◆ Required action
Every line in the data below has to be repeated exactly; no picture belongs in the result.

◆ Dataset section
====

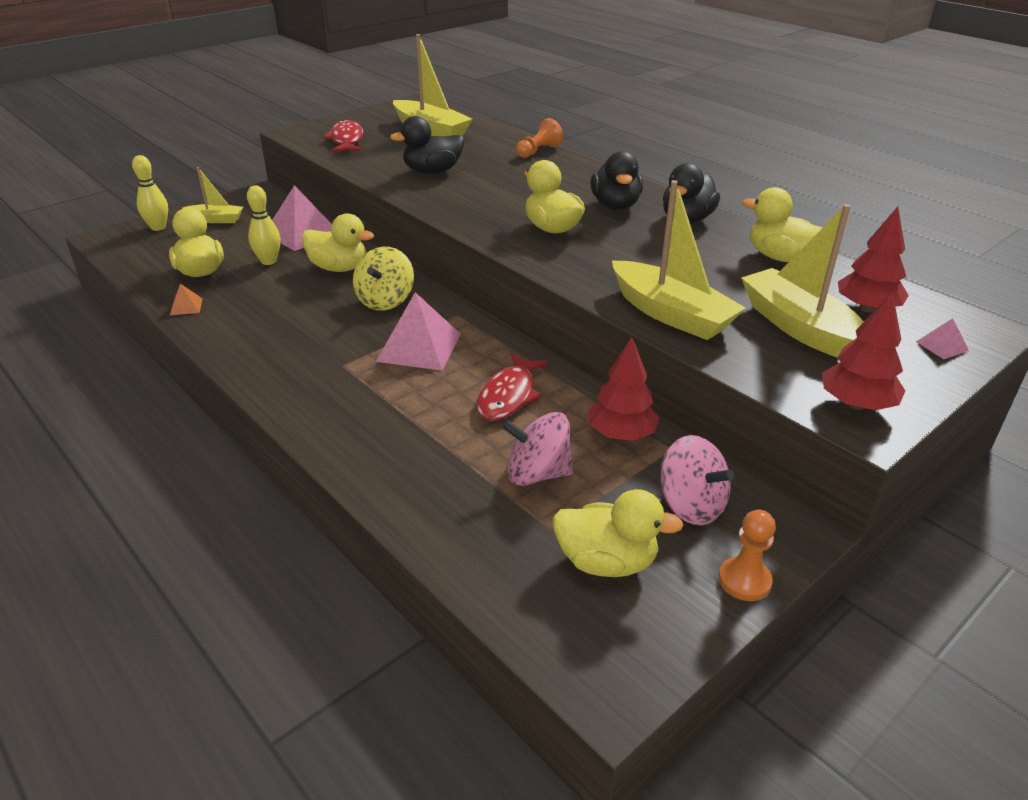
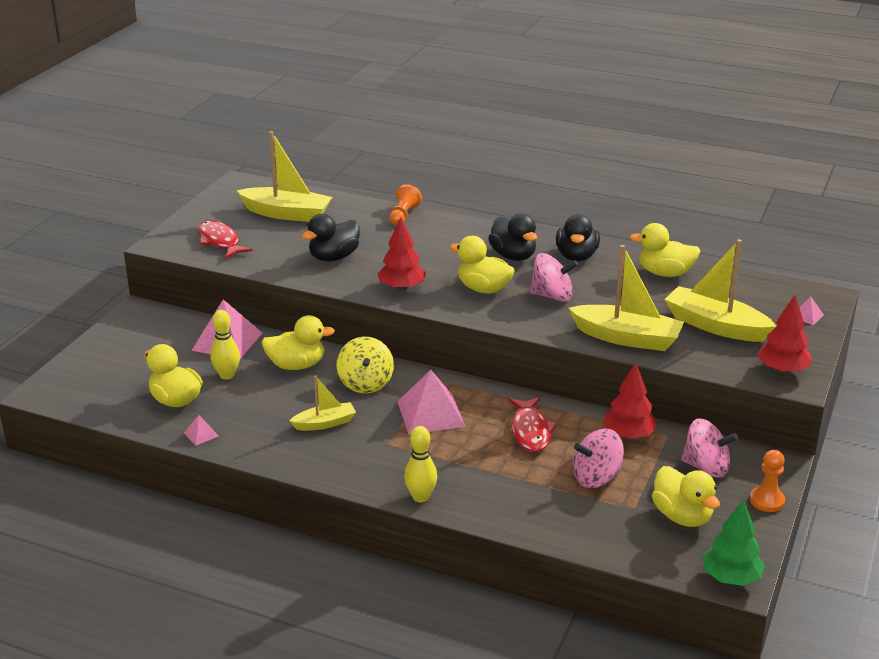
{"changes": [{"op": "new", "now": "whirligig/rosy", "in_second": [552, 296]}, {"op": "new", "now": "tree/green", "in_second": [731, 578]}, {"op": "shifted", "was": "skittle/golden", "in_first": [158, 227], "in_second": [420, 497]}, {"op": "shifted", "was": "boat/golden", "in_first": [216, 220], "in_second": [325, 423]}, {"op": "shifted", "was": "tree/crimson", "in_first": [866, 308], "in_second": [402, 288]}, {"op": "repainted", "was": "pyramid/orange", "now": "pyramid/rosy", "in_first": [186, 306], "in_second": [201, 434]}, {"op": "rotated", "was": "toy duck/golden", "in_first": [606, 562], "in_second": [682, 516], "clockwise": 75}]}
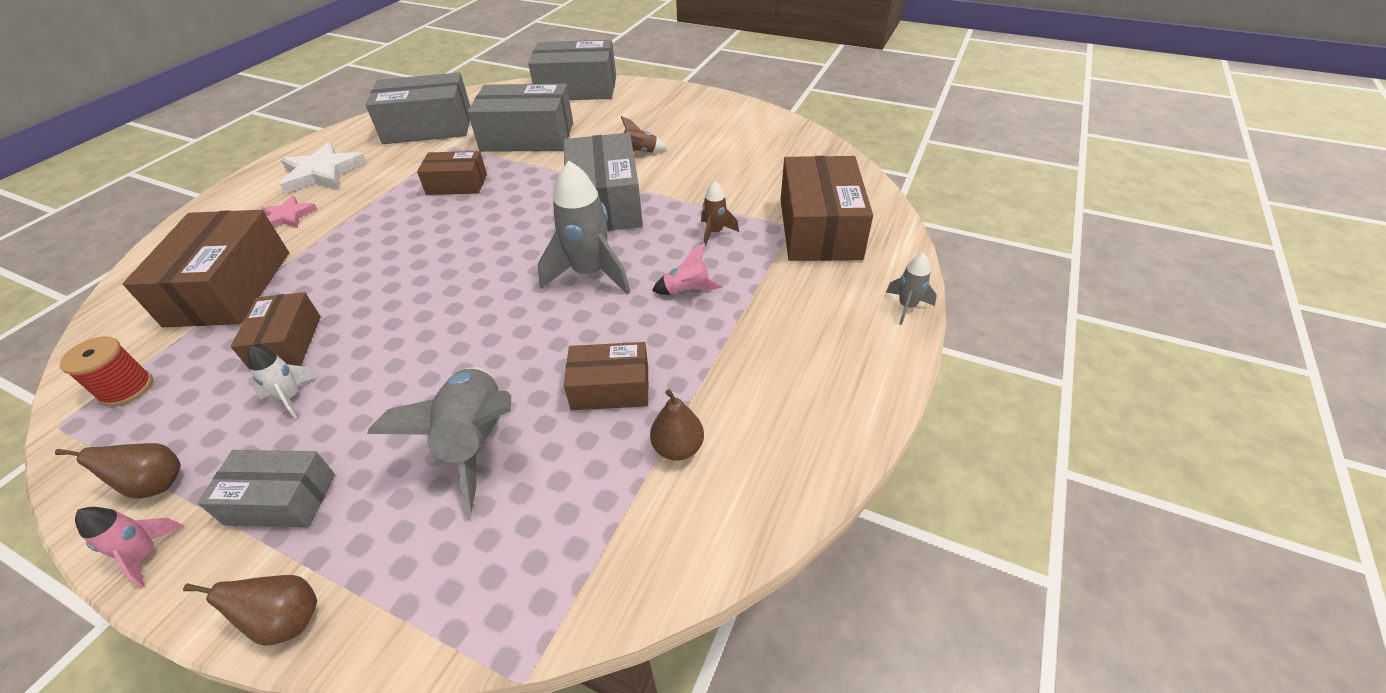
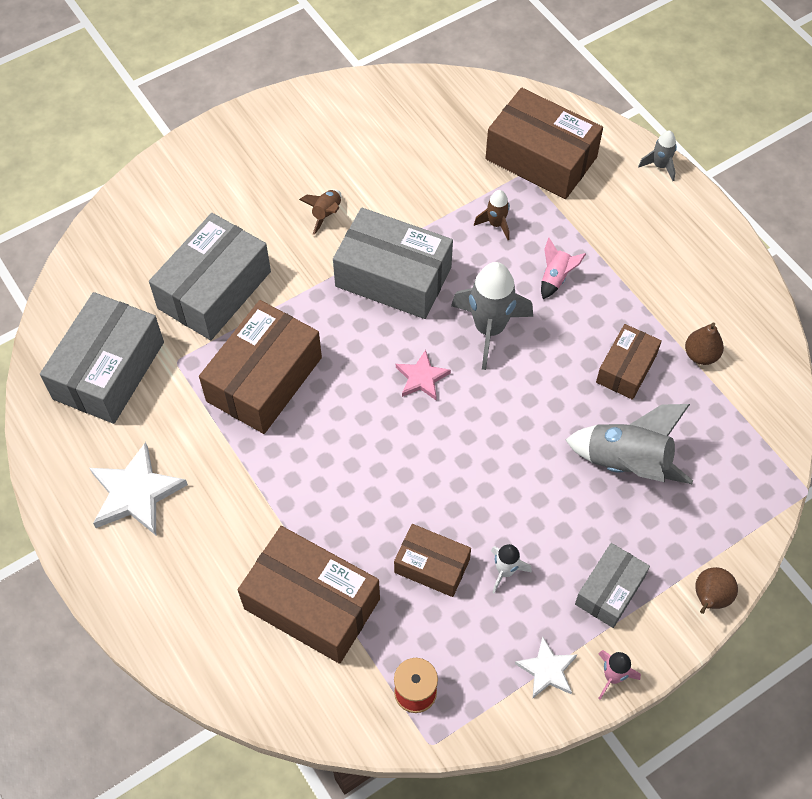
{"changes": [{"op": "gone", "was": "package/grey", "in_first": [577, 89]}, {"op": "shifted", "was": "star shape/rosy", "in_first": [288, 216], "in_second": [421, 378]}, {"op": "swapped", "was": "pear fruit/russet", "now": "star shape/snow-white", "in_first": [156, 484], "in_second": [547, 670]}, {"op": "scaled", "was": "package/russet", "in_first": [457, 184], "in_second": [264, 379], "ratio": 1.74}]}
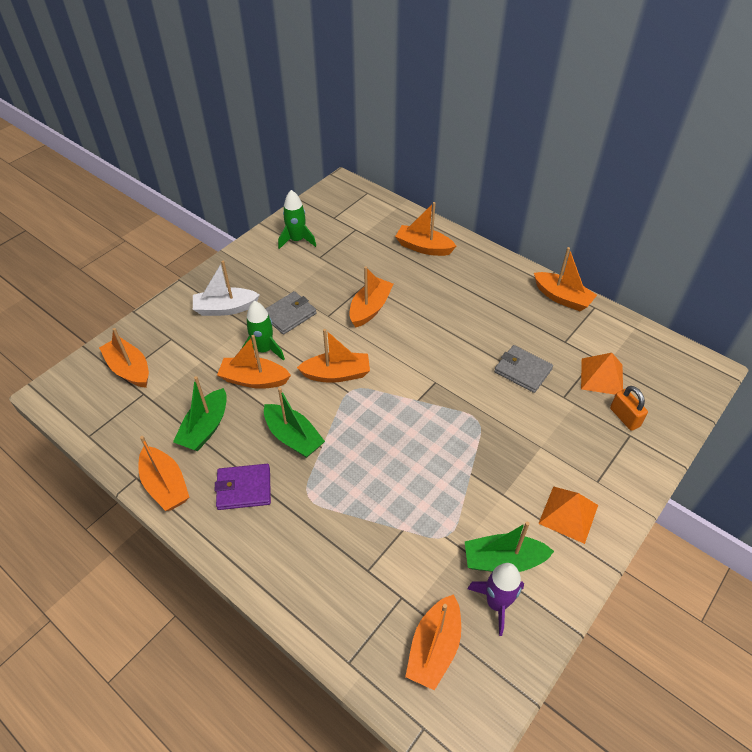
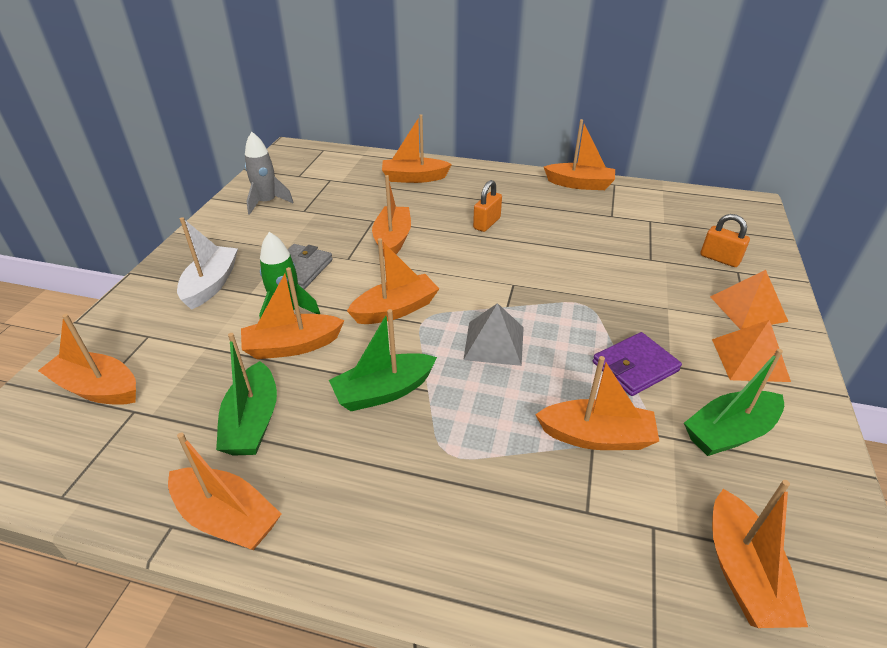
{"changes": [{"op": "gone", "was": "rocket/purple", "in_first": [496, 603]}, {"op": "gone", "was": "billfold/grey", "in_first": [522, 371]}, {"op": "new", "now": "pyramid/grey", "in_second": [494, 343]}, {"op": "new", "now": "padlock/orange", "in_second": [487, 223]}, {"op": "new", "now": "boat/orange", "in_second": [596, 436]}, {"op": "shifted", "was": "billfold/purple", "in_first": [244, 488], "in_second": [635, 366]}, {"op": "shifted", "was": "pyramid/orange", "in_first": [601, 376], "in_second": [748, 309]}, {"op": "repainted", "was": "rocket/green", "now": "rocket/grey", "in_first": [297, 240], "in_second": [267, 202]}, {"op": "rotated", "was": "boat/snow-white", "in_first": [225, 308], "in_second": [211, 284], "clockwise": 135}, {"op": "rotated", "was": "boat/green", "in_first": [293, 437], "in_second": [384, 391], "clockwise": 135}]}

====

◆ Answer for this exercise
{"changes": [{"op": "new", "now": "whirligig/rosy", "in_second": [552, 296]}, {"op": "new", "now": "tree/green", "in_second": [731, 578]}, {"op": "shifted", "was": "skittle/golden", "in_first": [158, 227], "in_second": [420, 497]}, {"op": "shifted", "was": "boat/golden", "in_first": [216, 220], "in_second": [325, 423]}, {"op": "shifted", "was": "tree/crimson", "in_first": [866, 308], "in_second": [402, 288]}, {"op": "repainted", "was": "pyramid/orange", "now": "pyramid/rosy", "in_first": [186, 306], "in_second": [201, 434]}, {"op": "rotated", "was": "toy duck/golden", "in_first": [606, 562], "in_second": [682, 516], "clockwise": 75}]}
{"changes": [{"op": "gone", "was": "package/grey", "in_first": [577, 89]}, {"op": "shifted", "was": "star shape/rosy", "in_first": [288, 216], "in_second": [421, 378]}, {"op": "swapped", "was": "pear fruit/russet", "now": "star shape/snow-white", "in_first": [156, 484], "in_second": [547, 670]}, {"op": "scaled", "was": "package/russet", "in_first": [457, 184], "in_second": [264, 379], "ratio": 1.74}]}
{"changes": [{"op": "gone", "was": "rocket/purple", "in_first": [496, 603]}, {"op": "gone", "was": "billfold/grey", "in_first": [522, 371]}, {"op": "new", "now": "pyramid/grey", "in_second": [494, 343]}, {"op": "new", "now": "padlock/orange", "in_second": [487, 223]}, {"op": "new", "now": "boat/orange", "in_second": [596, 436]}, {"op": "shifted", "was": "billfold/purple", "in_first": [244, 488], "in_second": [635, 366]}, {"op": "shifted", "was": "pyramid/orange", "in_first": [601, 376], "in_second": [748, 309]}, {"op": "repainted", "was": "rocket/green", "now": "rocket/grey", "in_first": [297, 240], "in_second": [267, 202]}, {"op": "rotated", "was": "boat/snow-white", "in_first": [225, 308], "in_second": [211, 284], "clockwise": 135}, {"op": "rotated", "was": "boat/green", "in_first": [293, 437], "in_second": [384, 391], "clockwise": 135}]}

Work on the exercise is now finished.